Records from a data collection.
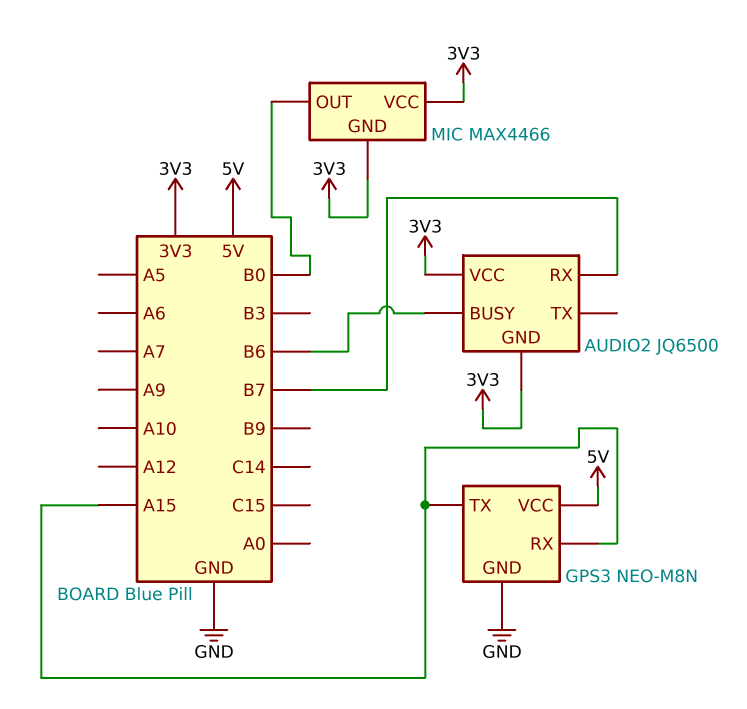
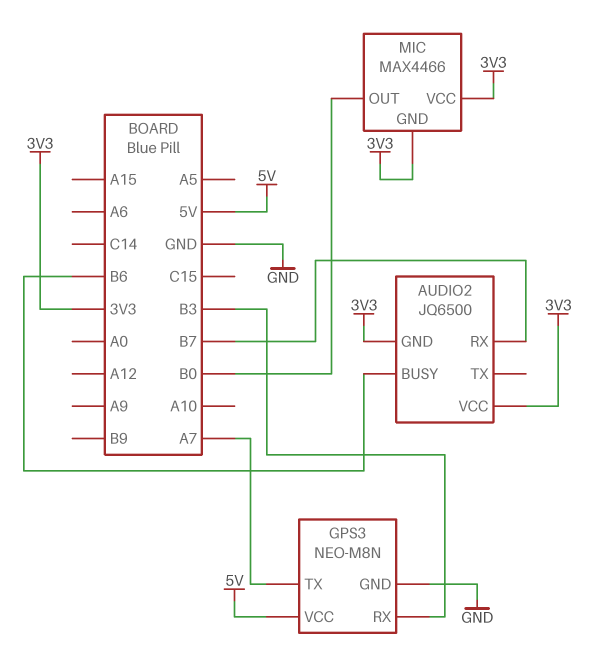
GPS3 pin RX: A15 -> B3
GPS3 pin TX: A15 -> A7

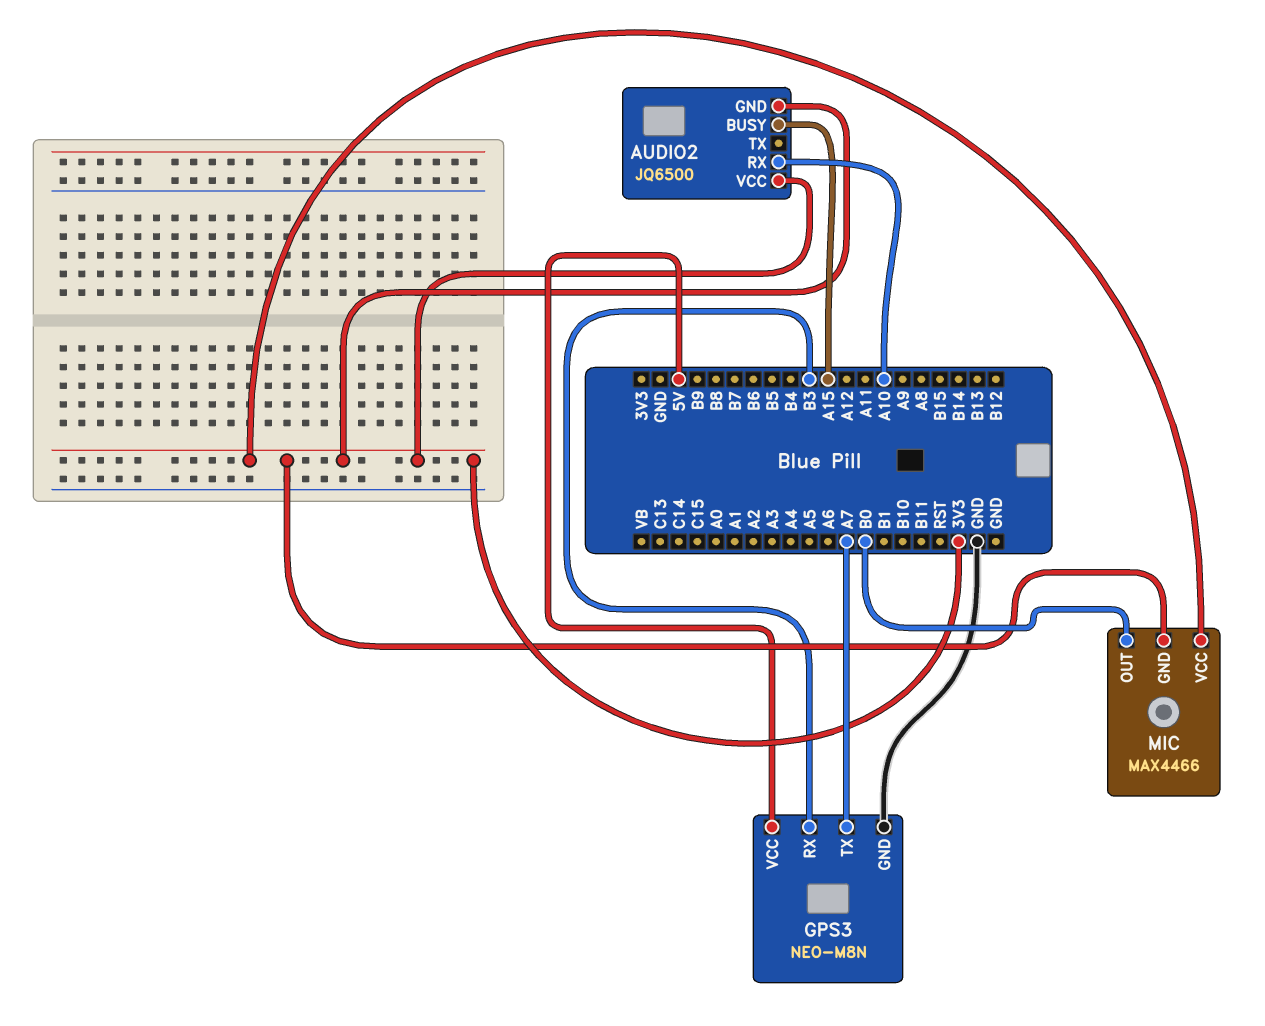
AUDIO2 pin BUSY: B6 -> A15
AUDIO2 pin RX: B7 -> A10

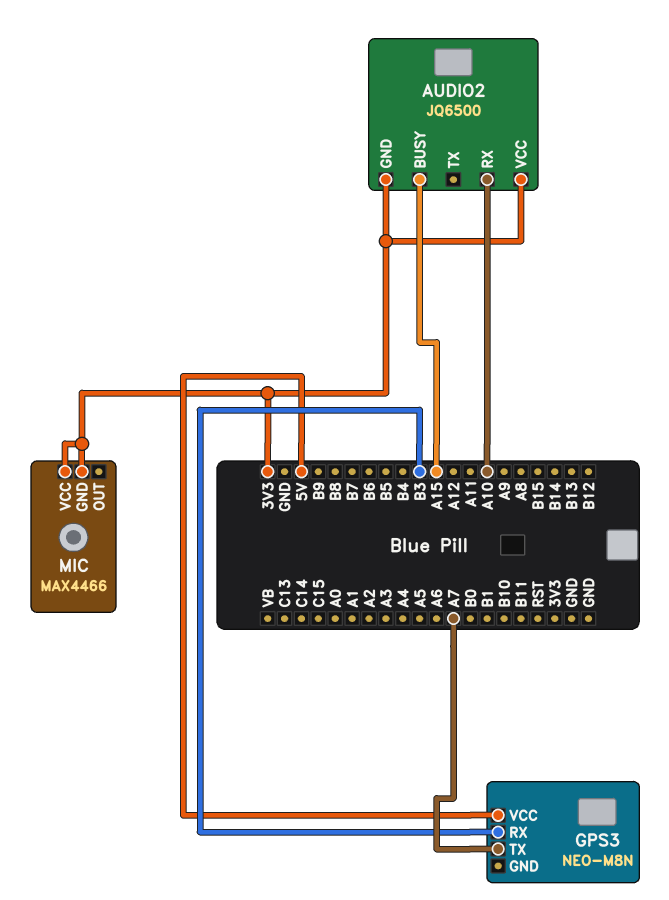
GPS3 pin GND: GND -> none
MIC pin OUT: B0 -> none

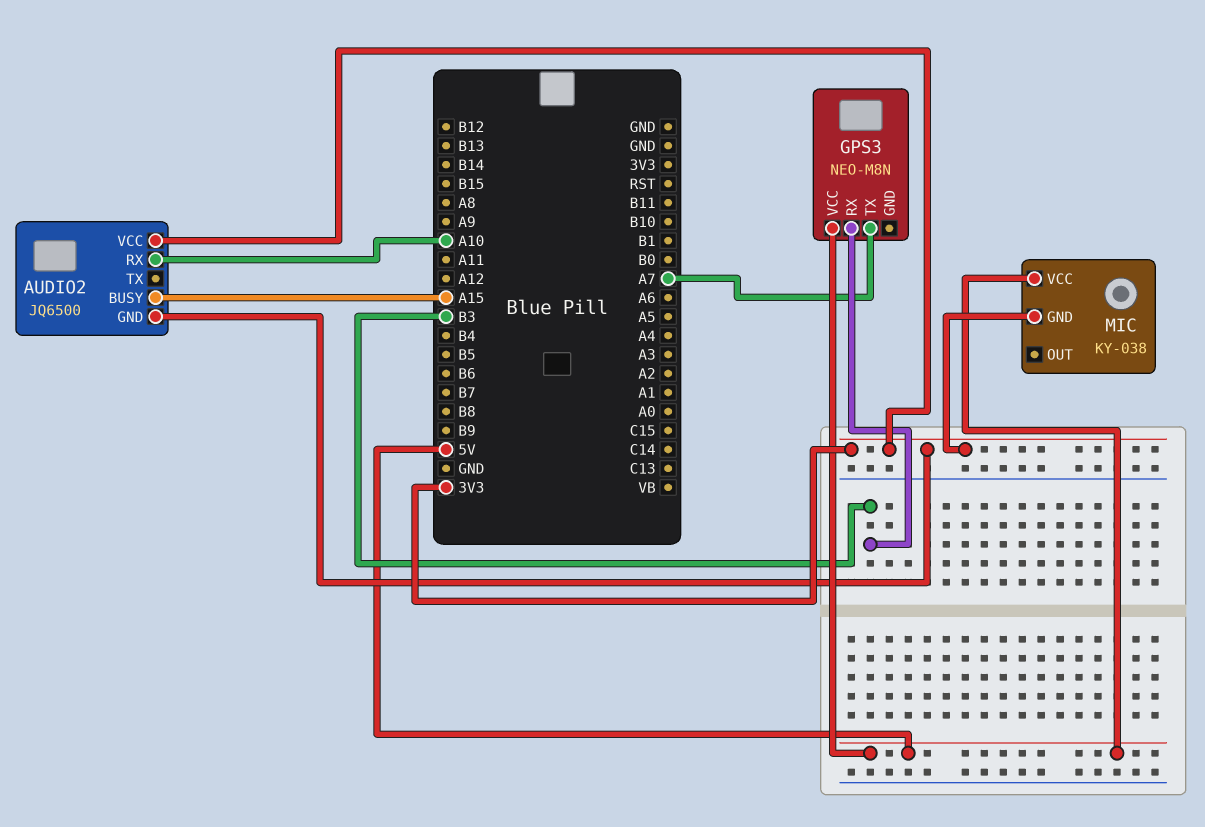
MIC: MAX4466 -> KY-038
MIC pin VCC: 3V3 -> 5V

PROMPT. Output, exactly, all the records above; include no pictures.

RESPONSE BELOW.
GPS3 pin RX: A15 -> B3
GPS3 pin TX: A15 -> A7

AUDIO2 pin BUSY: B6 -> A15
AUDIO2 pin RX: B7 -> A10

GPS3 pin GND: GND -> none
MIC pin OUT: B0 -> none

MIC: MAX4466 -> KY-038
MIC pin VCC: 3V3 -> 5V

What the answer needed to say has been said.